DATA Start Marker

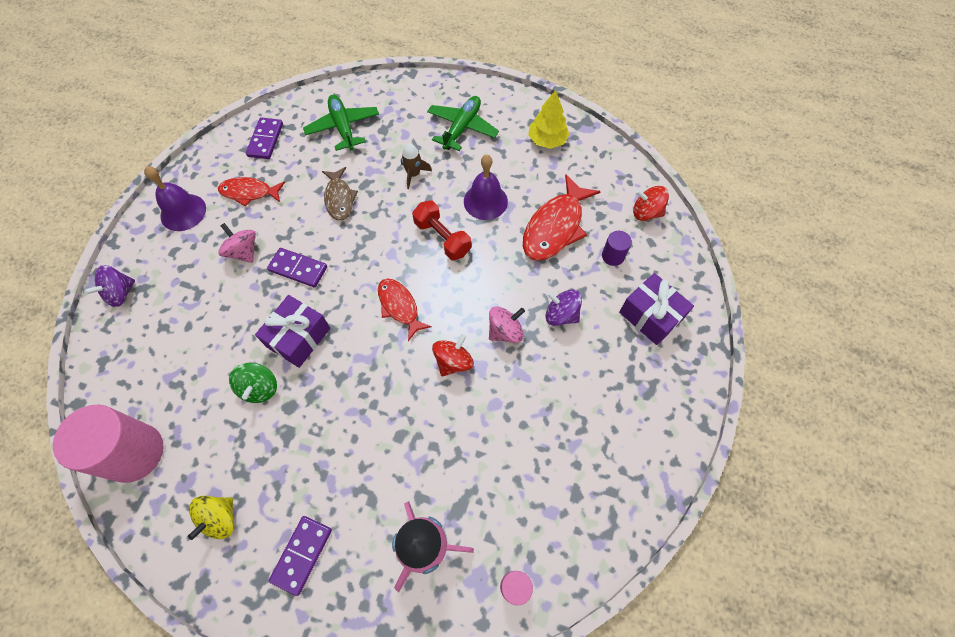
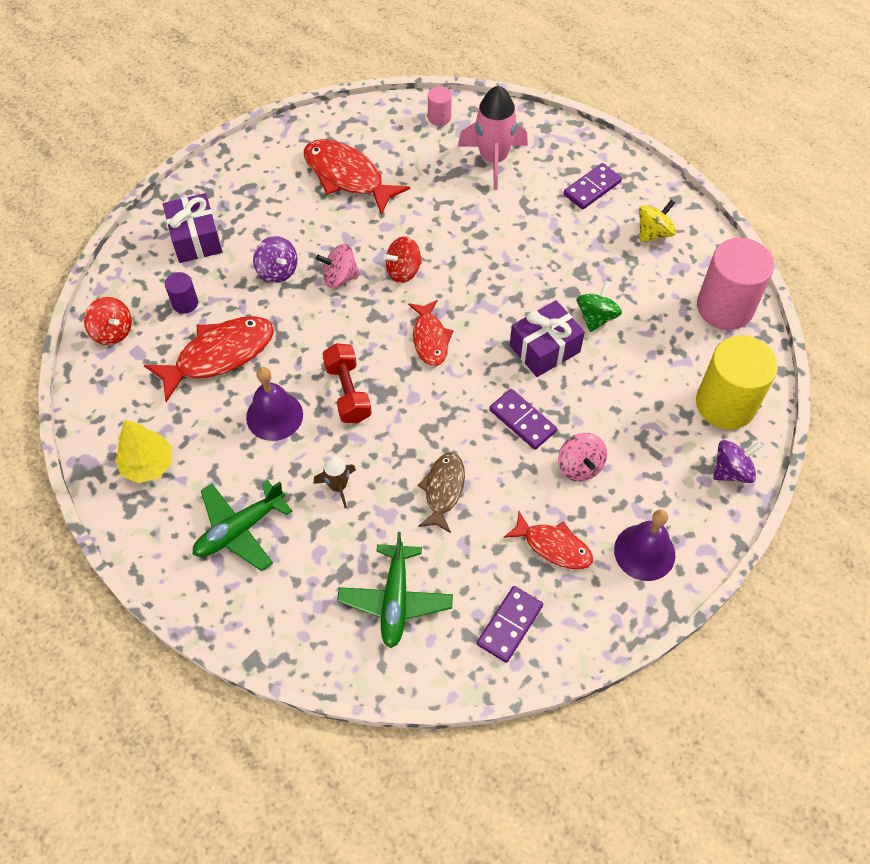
camera: 155 degrees left, 5 degrees down
(128, 349) = (725, 404): none -> yellow cylinder
(565, 448) = (347, 176): none -> red fish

DATA End Marker

All lines with the word "none" should be copied from the material above.

(128, 349) = (725, 404): none -> yellow cylinder
(565, 448) = (347, 176): none -> red fish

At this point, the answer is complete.